===== The data =====

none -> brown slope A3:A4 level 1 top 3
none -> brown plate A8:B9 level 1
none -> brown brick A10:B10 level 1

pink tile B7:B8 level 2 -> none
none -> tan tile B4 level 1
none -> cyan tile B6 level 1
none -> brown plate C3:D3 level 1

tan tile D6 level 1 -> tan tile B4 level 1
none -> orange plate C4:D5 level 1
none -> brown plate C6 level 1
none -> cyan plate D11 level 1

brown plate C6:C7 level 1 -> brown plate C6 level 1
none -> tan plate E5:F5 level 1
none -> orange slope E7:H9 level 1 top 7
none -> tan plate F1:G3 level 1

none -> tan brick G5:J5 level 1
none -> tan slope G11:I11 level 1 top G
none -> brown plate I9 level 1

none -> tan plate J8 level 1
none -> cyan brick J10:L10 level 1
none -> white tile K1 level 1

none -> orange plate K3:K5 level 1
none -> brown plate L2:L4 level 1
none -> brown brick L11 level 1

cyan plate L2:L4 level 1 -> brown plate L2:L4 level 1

=====

Required action:
Output every record above in full, exactly as it reads.

Task answer:
none -> brown slope A3:A4 level 1 top 3
none -> brown plate A8:B9 level 1
none -> brown brick A10:B10 level 1

pink tile B7:B8 level 2 -> none
none -> tan tile B4 level 1
none -> cyan tile B6 level 1
none -> brown plate C3:D3 level 1

tan tile D6 level 1 -> tan tile B4 level 1
none -> orange plate C4:D5 level 1
none -> brown plate C6 level 1
none -> cyan plate D11 level 1

brown plate C6:C7 level 1 -> brown plate C6 level 1
none -> tan plate E5:F5 level 1
none -> orange slope E7:H9 level 1 top 7
none -> tan plate F1:G3 level 1

none -> tan brick G5:J5 level 1
none -> tan slope G11:I11 level 1 top G
none -> brown plate I9 level 1

none -> tan plate J8 level 1
none -> cyan brick J10:L10 level 1
none -> white tile K1 level 1

none -> orange plate K3:K5 level 1
none -> brown plate L2:L4 level 1
none -> brown brick L11 level 1

cyan plate L2:L4 level 1 -> brown plate L2:L4 level 1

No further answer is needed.